Segment Start: Data for this exercise
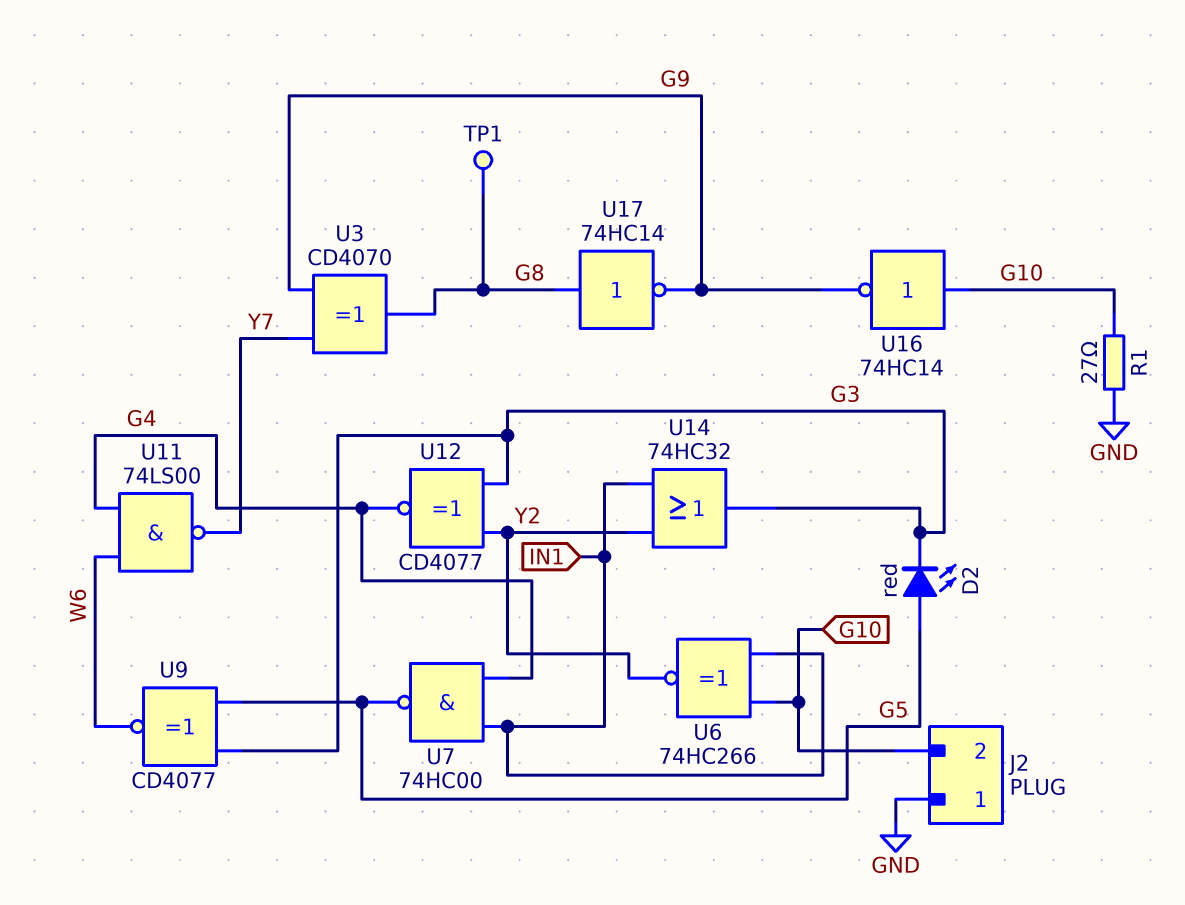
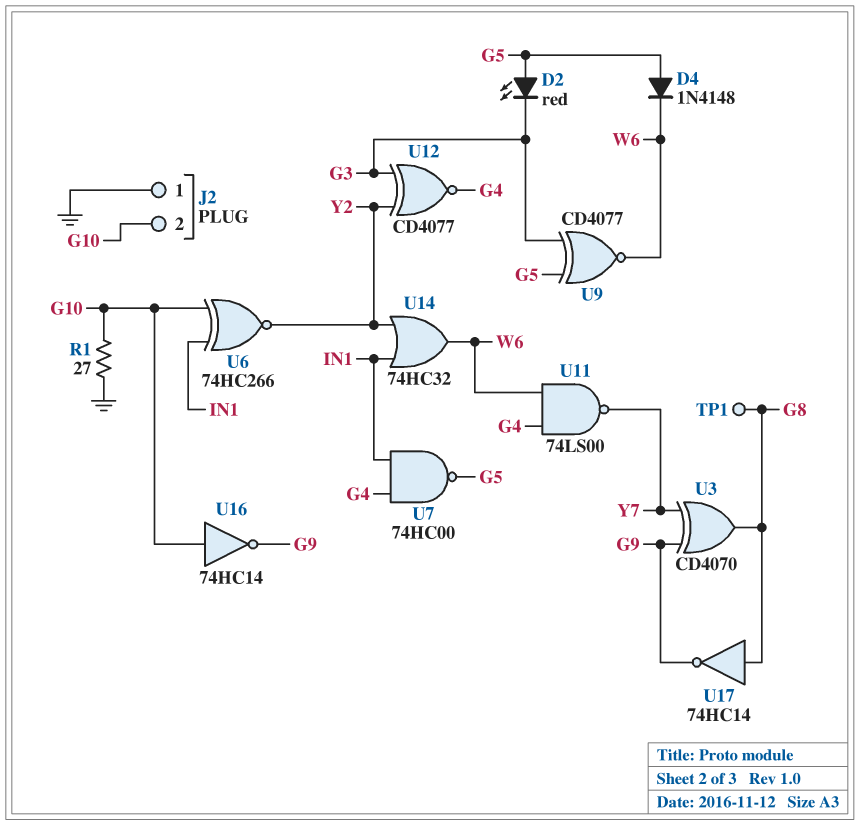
D4: none -> diode 1N4148 (A G5, K W6)
U14: OR 74HC32 (in IN1, in Y2, out G3) -> OR 74HC32 (in IN1, in Y2, out W6)

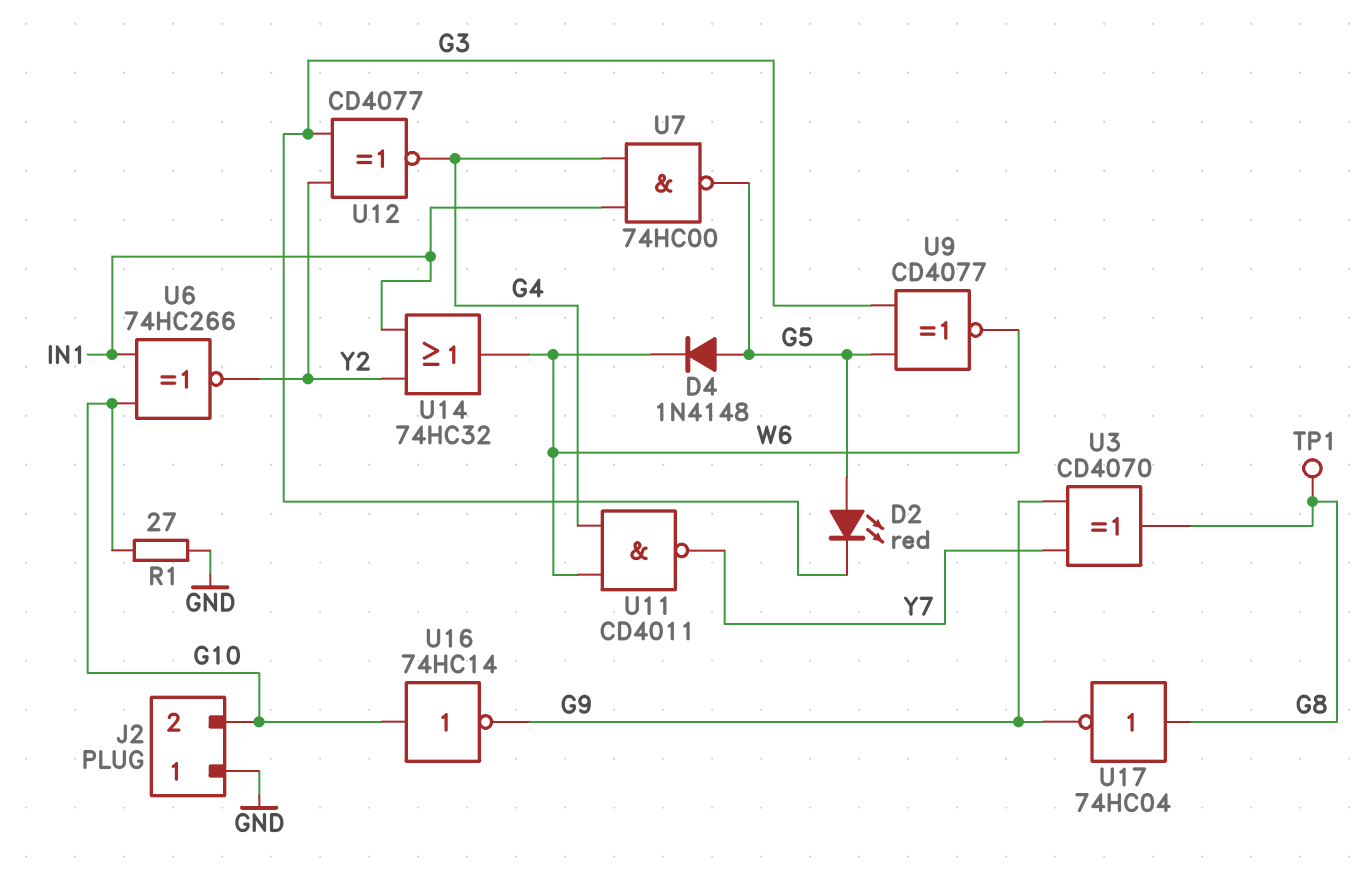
U11: NAND 74LS00 (in G4, in W6, out Y7) -> NAND CD4011 (in G4, in W6, out Y7)
U17: NOT 74HC14 (in G8, out G9) -> NOT 74HC04 (in G8, out G9)

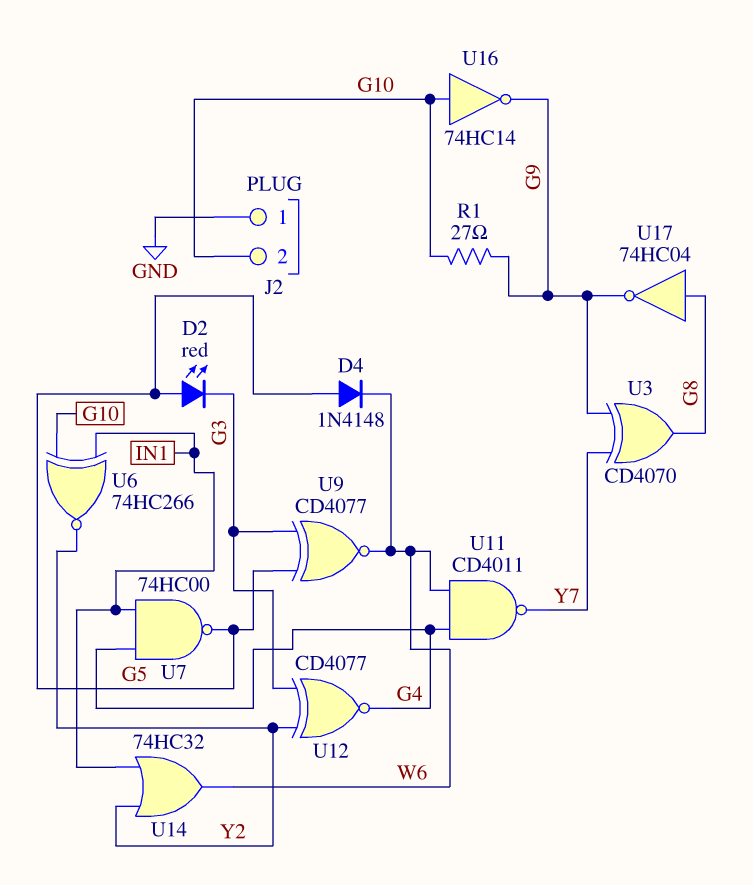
R1: 27 (G10, GND) -> 27 (G9, G10)
TP1: test point (G8) -> none

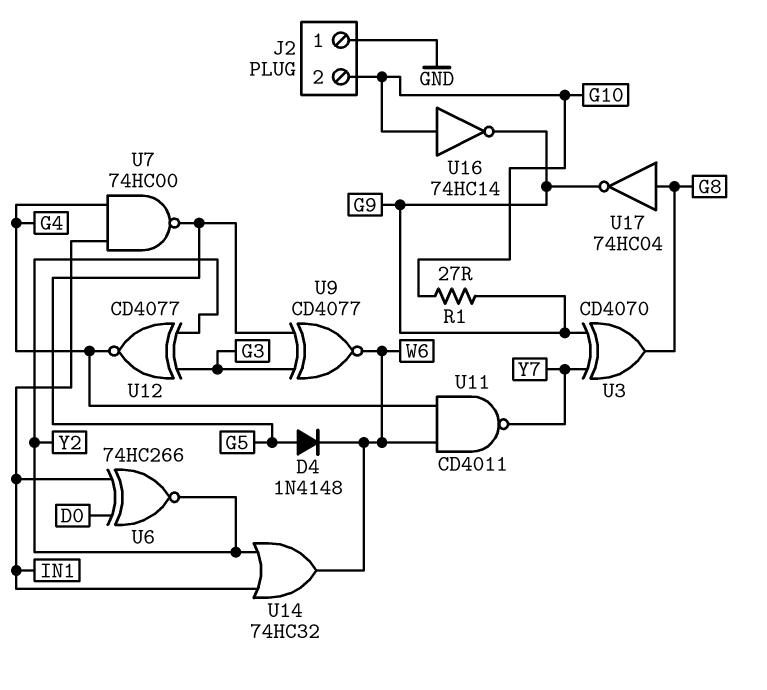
D2: LED red (A G5, K G3) -> none
U6: XNOR 74HC266 (in G10, in IN1, out Y2) -> XNOR 74HC266 (in D0, in IN1, out Y2)

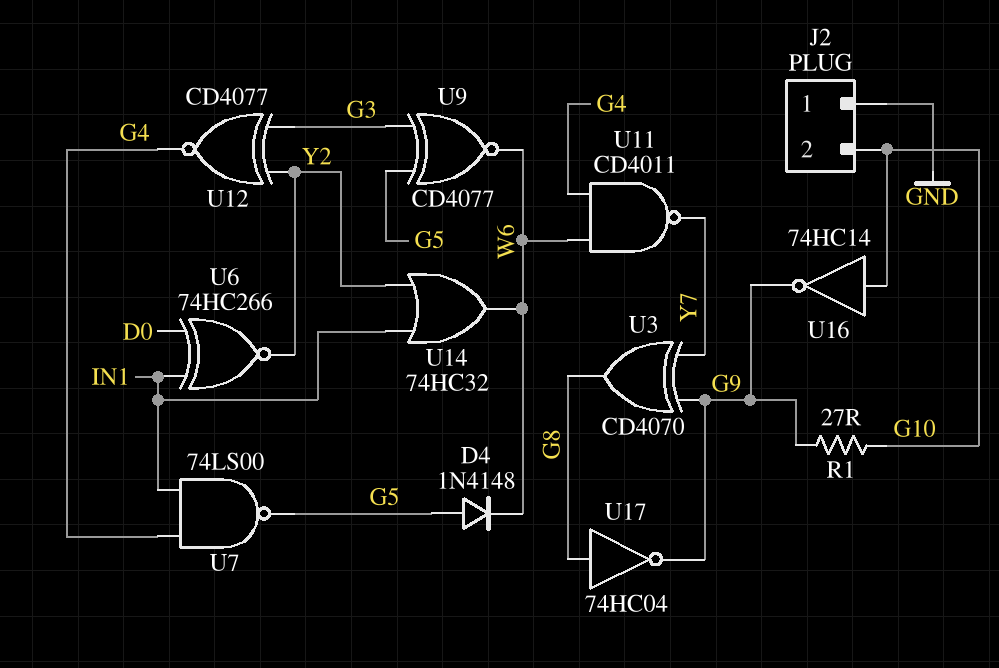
U7: NAND 74HC00 (in G4, in IN1, out G5) -> NAND 74LS00 (in G4, in IN1, out G5)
Segment End: Data for this exercise
**Your instructions**
Each line carrying the string "NAND" should be copied out from the entries.

**Answer box**
U11: NAND 74LS00 (in G4, in W6, out Y7) -> NAND CD4011 (in G4, in W6, out Y7)
U7: NAND 74HC00 (in G4, in IN1, out G5) -> NAND 74LS00 (in G4, in IN1, out G5)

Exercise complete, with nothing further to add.